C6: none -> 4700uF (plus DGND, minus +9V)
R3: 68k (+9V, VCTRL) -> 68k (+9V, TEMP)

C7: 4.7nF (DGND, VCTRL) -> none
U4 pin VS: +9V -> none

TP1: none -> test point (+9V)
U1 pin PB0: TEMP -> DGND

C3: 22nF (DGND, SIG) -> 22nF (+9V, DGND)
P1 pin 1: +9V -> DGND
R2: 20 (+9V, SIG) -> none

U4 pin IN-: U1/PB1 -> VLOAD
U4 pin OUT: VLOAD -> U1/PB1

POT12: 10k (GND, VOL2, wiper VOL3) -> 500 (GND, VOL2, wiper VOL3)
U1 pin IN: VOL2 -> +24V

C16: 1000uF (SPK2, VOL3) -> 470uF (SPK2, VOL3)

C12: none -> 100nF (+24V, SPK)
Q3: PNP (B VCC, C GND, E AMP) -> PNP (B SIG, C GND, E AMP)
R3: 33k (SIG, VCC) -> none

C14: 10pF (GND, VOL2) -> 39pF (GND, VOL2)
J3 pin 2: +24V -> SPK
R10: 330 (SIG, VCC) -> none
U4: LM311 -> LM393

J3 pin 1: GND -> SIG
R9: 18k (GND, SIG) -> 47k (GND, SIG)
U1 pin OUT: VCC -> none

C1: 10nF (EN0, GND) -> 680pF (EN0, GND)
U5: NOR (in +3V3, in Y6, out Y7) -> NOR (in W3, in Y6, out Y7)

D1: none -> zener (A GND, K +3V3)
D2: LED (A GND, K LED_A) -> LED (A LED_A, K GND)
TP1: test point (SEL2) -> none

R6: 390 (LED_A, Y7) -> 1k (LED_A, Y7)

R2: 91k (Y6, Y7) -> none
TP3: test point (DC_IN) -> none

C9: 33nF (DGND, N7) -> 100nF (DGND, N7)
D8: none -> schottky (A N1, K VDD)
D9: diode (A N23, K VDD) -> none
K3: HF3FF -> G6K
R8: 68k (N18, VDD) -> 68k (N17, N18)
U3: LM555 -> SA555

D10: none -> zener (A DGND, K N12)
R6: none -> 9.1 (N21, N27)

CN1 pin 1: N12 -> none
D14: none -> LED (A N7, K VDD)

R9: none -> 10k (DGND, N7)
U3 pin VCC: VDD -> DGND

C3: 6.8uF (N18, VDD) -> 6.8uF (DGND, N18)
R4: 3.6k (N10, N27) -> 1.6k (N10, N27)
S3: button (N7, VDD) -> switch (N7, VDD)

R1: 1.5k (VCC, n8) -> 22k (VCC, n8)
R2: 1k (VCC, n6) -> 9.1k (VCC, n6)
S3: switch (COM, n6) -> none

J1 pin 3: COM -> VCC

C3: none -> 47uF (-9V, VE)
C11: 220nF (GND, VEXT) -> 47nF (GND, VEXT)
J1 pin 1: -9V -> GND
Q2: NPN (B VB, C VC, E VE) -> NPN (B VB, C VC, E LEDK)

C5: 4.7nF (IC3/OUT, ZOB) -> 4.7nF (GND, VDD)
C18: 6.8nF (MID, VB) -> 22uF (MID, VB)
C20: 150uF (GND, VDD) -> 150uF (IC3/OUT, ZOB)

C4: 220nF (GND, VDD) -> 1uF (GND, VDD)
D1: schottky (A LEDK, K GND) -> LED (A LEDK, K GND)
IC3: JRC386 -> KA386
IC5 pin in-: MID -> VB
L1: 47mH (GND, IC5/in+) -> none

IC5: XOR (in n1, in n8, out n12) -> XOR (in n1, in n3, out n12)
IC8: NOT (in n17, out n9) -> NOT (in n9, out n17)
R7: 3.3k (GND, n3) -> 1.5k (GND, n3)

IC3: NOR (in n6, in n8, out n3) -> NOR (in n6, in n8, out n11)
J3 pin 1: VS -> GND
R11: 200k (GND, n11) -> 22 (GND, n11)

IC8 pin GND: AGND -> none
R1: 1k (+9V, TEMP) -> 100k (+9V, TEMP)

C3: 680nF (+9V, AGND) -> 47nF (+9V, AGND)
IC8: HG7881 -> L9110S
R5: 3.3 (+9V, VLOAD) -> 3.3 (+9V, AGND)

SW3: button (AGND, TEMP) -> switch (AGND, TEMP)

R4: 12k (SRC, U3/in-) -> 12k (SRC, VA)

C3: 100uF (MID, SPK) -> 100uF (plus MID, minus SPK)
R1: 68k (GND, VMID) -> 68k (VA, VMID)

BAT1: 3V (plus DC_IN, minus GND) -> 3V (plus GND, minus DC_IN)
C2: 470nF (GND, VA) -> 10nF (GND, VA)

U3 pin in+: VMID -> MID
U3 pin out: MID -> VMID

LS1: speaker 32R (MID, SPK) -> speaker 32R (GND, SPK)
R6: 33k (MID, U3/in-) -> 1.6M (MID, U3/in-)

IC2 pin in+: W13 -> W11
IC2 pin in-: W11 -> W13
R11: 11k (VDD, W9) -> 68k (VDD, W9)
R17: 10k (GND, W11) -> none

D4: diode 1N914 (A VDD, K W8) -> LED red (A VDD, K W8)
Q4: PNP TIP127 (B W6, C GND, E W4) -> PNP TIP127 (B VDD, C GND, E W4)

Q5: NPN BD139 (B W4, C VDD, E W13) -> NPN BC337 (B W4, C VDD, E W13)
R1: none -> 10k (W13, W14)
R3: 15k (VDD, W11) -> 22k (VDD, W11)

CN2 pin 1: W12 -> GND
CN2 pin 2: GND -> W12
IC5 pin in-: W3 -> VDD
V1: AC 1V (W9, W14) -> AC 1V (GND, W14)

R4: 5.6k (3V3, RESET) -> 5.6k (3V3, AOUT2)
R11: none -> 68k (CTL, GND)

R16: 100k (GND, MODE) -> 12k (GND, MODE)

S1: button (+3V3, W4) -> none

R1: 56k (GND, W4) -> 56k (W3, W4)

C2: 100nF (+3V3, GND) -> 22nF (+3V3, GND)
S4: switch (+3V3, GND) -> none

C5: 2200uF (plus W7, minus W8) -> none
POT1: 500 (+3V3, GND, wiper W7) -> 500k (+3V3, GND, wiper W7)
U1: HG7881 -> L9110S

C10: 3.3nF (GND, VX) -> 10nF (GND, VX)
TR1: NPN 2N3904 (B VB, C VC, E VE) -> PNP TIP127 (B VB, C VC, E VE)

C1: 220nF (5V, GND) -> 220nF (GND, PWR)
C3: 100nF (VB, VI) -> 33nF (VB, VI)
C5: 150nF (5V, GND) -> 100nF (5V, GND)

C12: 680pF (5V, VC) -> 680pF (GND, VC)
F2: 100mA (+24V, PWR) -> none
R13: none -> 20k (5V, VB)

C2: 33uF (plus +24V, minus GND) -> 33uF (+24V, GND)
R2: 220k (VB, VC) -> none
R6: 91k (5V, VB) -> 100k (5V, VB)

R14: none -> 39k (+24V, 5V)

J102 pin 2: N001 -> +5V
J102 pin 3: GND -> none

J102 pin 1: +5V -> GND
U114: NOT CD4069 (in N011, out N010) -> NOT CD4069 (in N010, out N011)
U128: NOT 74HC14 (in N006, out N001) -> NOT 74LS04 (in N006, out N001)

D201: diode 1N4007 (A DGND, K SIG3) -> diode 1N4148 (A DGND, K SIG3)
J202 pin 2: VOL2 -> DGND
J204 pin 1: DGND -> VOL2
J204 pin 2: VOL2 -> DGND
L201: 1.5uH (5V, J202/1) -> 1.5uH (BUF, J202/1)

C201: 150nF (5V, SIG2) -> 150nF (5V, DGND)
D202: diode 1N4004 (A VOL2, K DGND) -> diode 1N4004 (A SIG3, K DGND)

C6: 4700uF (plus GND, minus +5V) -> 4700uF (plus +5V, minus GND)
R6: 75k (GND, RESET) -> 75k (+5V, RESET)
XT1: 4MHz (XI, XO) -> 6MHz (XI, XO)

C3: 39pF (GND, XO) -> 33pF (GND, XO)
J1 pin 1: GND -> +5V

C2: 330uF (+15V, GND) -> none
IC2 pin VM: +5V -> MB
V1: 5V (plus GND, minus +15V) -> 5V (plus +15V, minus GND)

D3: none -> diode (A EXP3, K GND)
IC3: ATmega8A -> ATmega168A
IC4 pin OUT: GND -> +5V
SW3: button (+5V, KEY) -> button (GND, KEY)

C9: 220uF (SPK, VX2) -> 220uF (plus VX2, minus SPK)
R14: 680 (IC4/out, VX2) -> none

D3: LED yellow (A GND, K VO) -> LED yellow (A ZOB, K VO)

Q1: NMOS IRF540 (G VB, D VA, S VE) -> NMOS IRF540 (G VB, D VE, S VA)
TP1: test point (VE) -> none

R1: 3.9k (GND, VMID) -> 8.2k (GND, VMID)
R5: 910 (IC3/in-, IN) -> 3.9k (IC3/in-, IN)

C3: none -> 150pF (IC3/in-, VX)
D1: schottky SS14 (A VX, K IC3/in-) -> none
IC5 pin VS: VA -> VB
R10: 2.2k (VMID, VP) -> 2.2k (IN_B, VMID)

··········

Using the data above, transcribe the lines that run from the line with "C5: 2200uF (plus W7, minus W8) -> none" to the line with "C5: 150nF (5V, GND) -> 100nF (5V, GND)", both ends kept, and output nothing else.

Your response =>
C5: 2200uF (plus W7, minus W8) -> none
POT1: 500 (+3V3, GND, wiper W7) -> 500k (+3V3, GND, wiper W7)
U1: HG7881 -> L9110S

C10: 3.3nF (GND, VX) -> 10nF (GND, VX)
TR1: NPN 2N3904 (B VB, C VC, E VE) -> PNP TIP127 (B VB, C VC, E VE)

C1: 220nF (5V, GND) -> 220nF (GND, PWR)
C3: 100nF (VB, VI) -> 33nF (VB, VI)
C5: 150nF (5V, GND) -> 100nF (5V, GND)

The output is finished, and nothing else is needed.